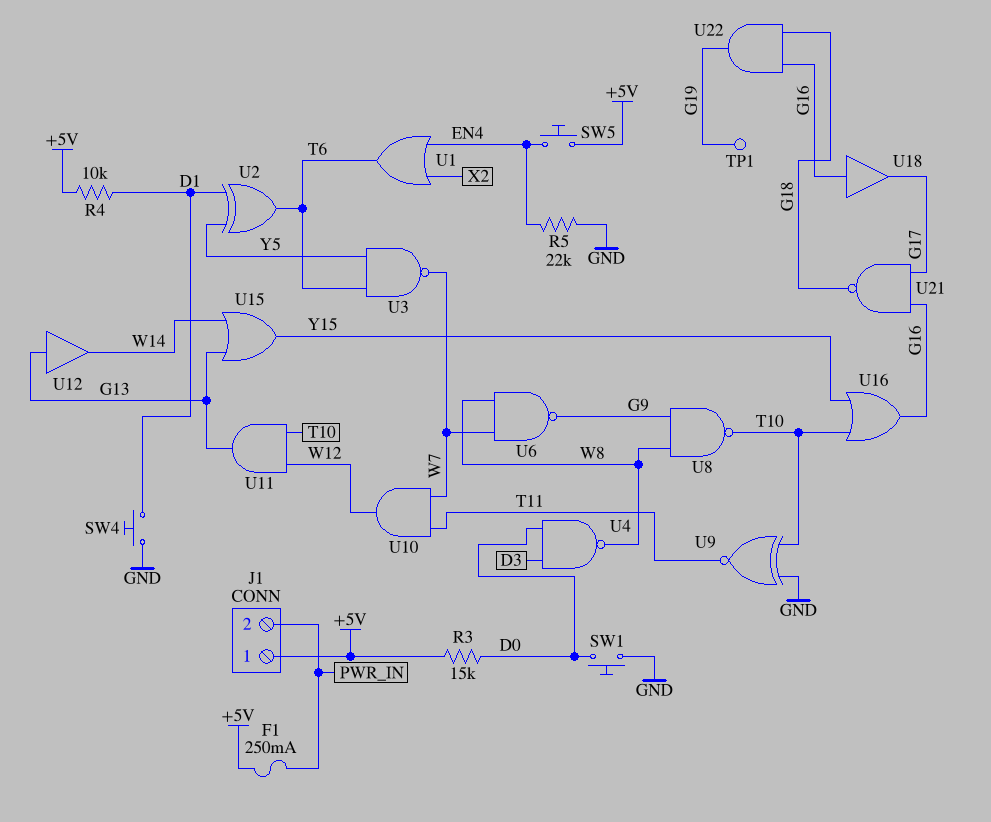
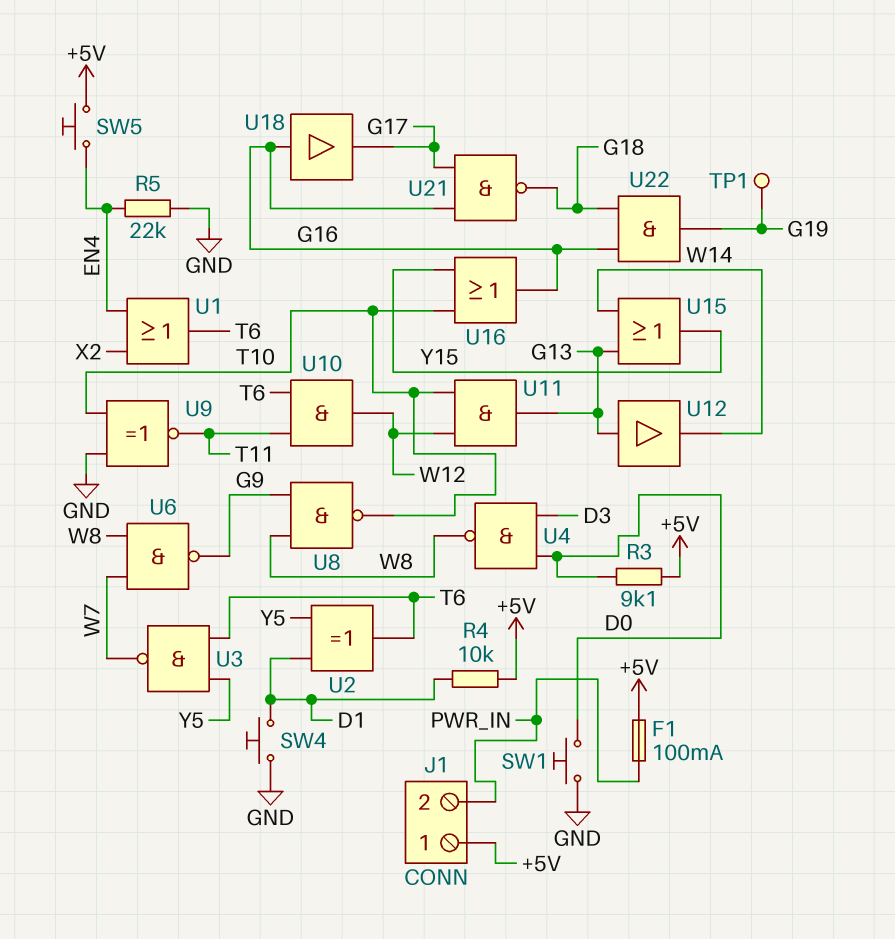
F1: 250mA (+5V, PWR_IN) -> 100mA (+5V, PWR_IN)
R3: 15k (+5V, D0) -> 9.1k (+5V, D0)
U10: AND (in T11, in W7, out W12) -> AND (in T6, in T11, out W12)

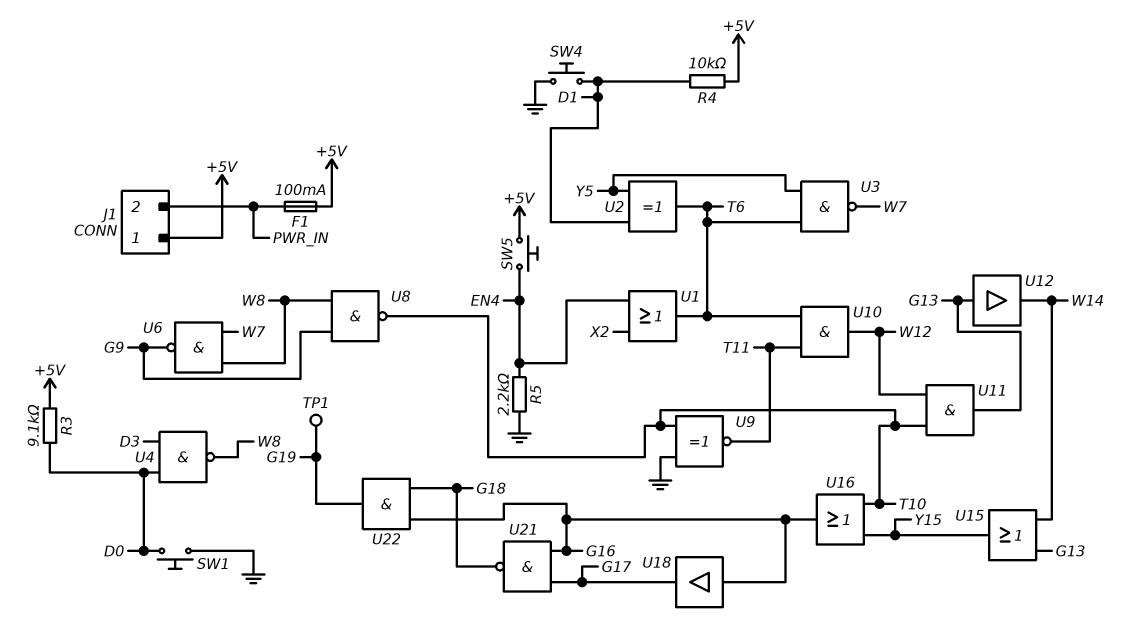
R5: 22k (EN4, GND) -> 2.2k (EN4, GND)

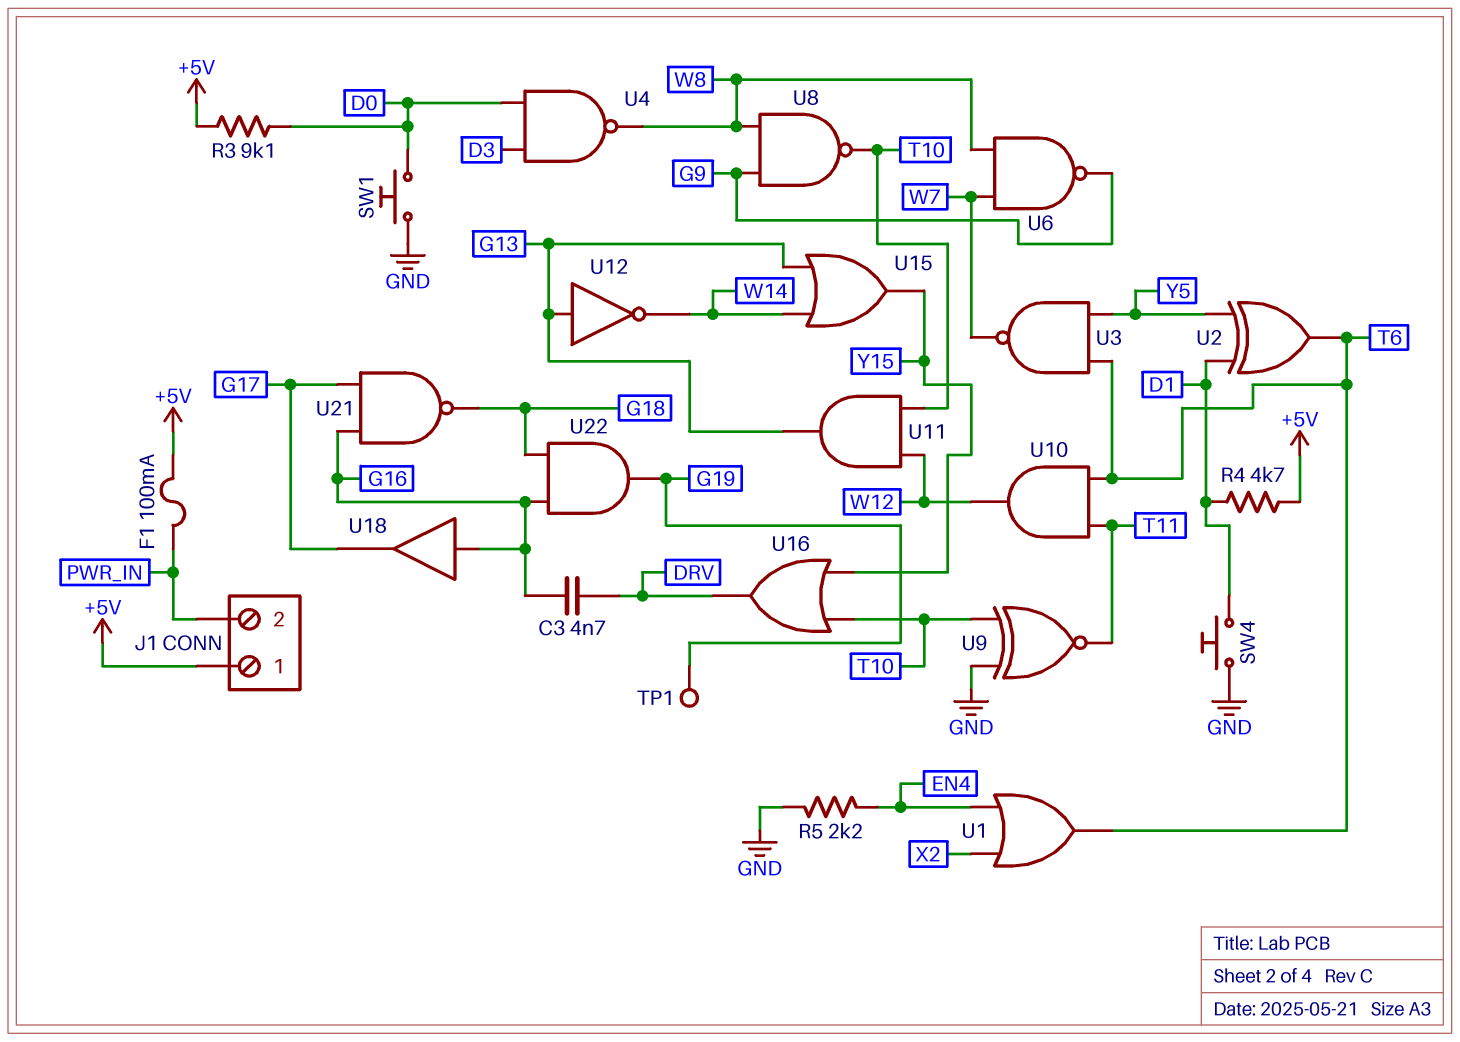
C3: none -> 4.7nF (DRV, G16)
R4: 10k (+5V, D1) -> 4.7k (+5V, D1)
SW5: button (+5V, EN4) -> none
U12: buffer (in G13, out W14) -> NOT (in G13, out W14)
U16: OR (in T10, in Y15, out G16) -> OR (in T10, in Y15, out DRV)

===============

__Your assignment__. Restate each entry word for word, leaving out any pictures.

__Task result__.
F1: 250mA (+5V, PWR_IN) -> 100mA (+5V, PWR_IN)
R3: 15k (+5V, D0) -> 9.1k (+5V, D0)
U10: AND (in T11, in W7, out W12) -> AND (in T6, in T11, out W12)

R5: 22k (EN4, GND) -> 2.2k (EN4, GND)

C3: none -> 4.7nF (DRV, G16)
R4: 10k (+5V, D1) -> 4.7k (+5V, D1)
SW5: button (+5V, EN4) -> none
U12: buffer (in G13, out W14) -> NOT (in G13, out W14)
U16: OR (in T10, in Y15, out G16) -> OR (in T10, in Y15, out DRV)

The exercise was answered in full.